◆ **What you are asked to do**
With the pictures omitted, transcribe each line below exactly as it is.

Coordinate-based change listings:

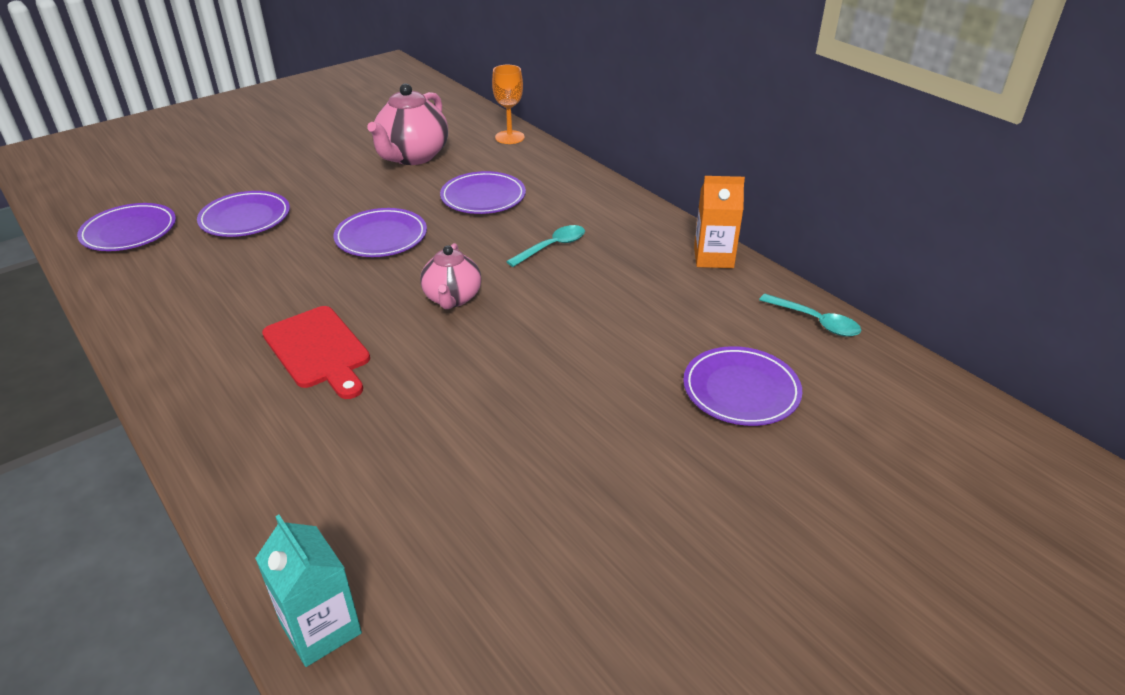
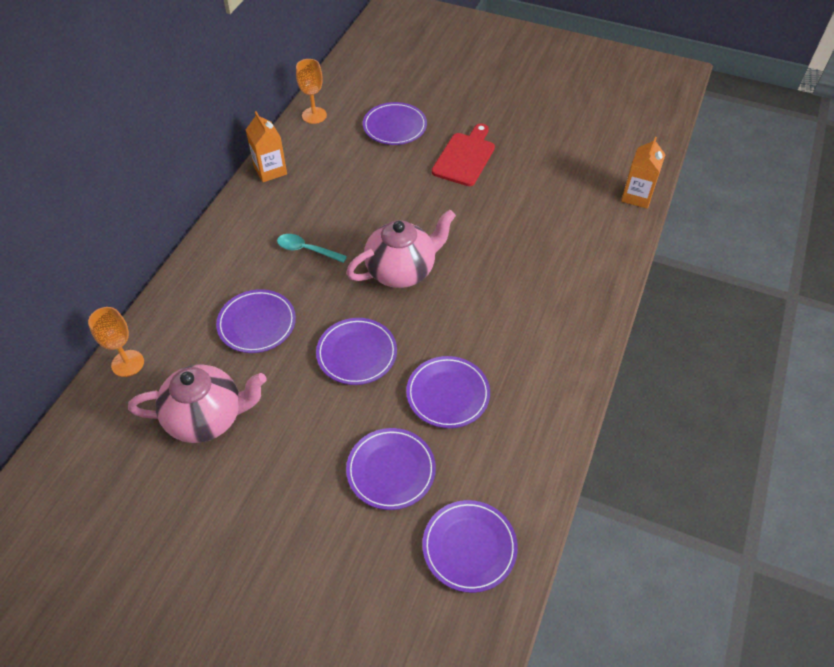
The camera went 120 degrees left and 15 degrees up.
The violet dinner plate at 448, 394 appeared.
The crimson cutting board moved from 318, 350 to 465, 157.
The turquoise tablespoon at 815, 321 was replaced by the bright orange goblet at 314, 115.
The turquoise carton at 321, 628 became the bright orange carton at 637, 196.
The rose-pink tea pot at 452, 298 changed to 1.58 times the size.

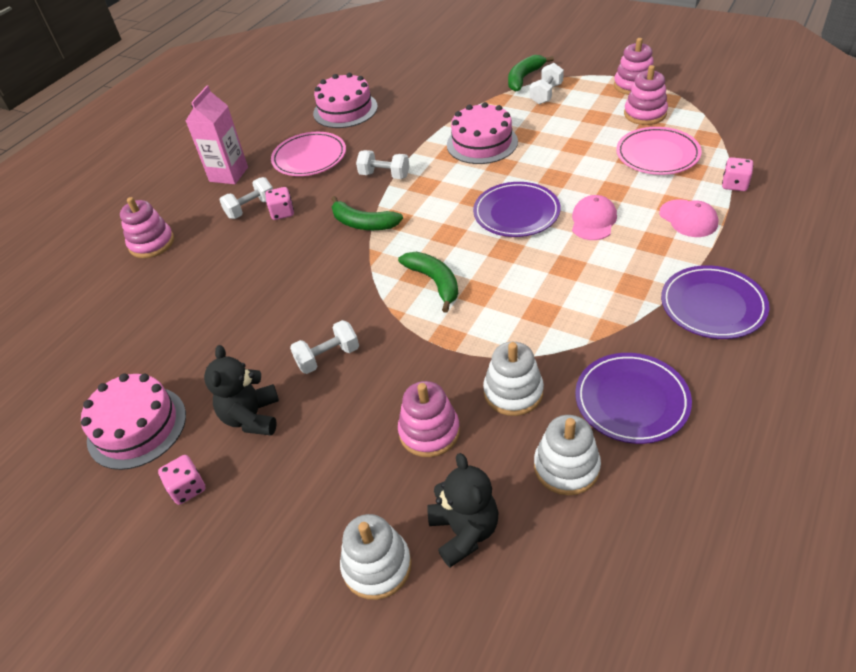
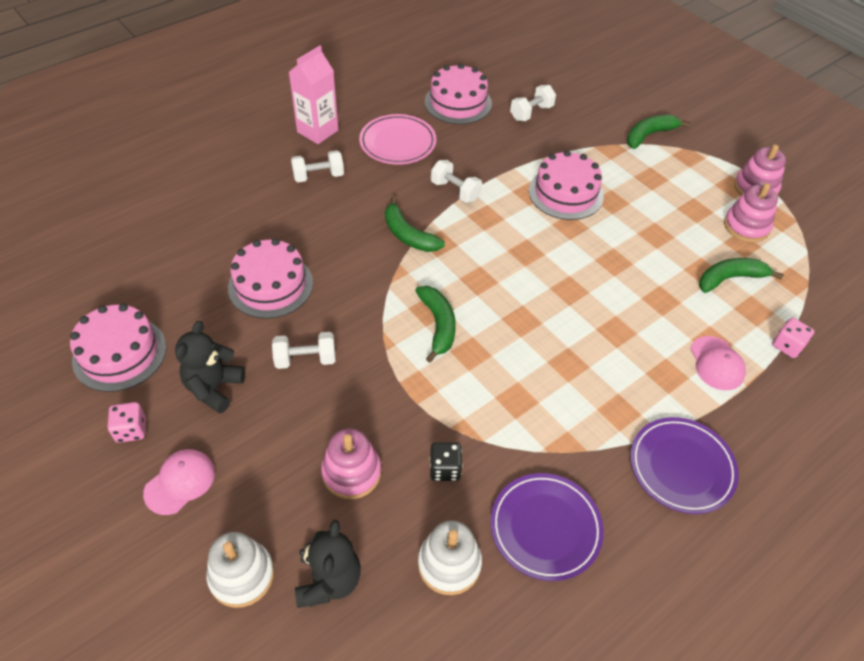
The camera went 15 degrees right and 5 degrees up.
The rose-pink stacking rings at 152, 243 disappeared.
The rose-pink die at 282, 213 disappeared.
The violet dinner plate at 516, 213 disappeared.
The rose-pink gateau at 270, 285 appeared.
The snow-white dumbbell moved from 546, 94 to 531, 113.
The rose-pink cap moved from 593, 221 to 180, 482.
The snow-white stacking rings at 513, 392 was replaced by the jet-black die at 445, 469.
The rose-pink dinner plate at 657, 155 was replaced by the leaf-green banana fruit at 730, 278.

◆ **Problem solution**
The camera went 120 degrees left and 15 degrees up.
The violet dinner plate at 448, 394 appeared.
The crimson cutting board moved from 318, 350 to 465, 157.
The turquoise tablespoon at 815, 321 was replaced by the bright orange goblet at 314, 115.
The turquoise carton at 321, 628 became the bright orange carton at 637, 196.
The rose-pink tea pot at 452, 298 changed to 1.58 times the size.

The camera went 15 degrees right and 5 degrees up.
The rose-pink stacking rings at 152, 243 disappeared.
The rose-pink die at 282, 213 disappeared.
The violet dinner plate at 516, 213 disappeared.
The rose-pink gateau at 270, 285 appeared.
The snow-white dumbbell moved from 546, 94 to 531, 113.
The rose-pink cap moved from 593, 221 to 180, 482.
The snow-white stacking rings at 513, 392 was replaced by the jet-black die at 445, 469.
The rose-pink dinner plate at 657, 155 was replaced by the leaf-green banana fruit at 730, 278.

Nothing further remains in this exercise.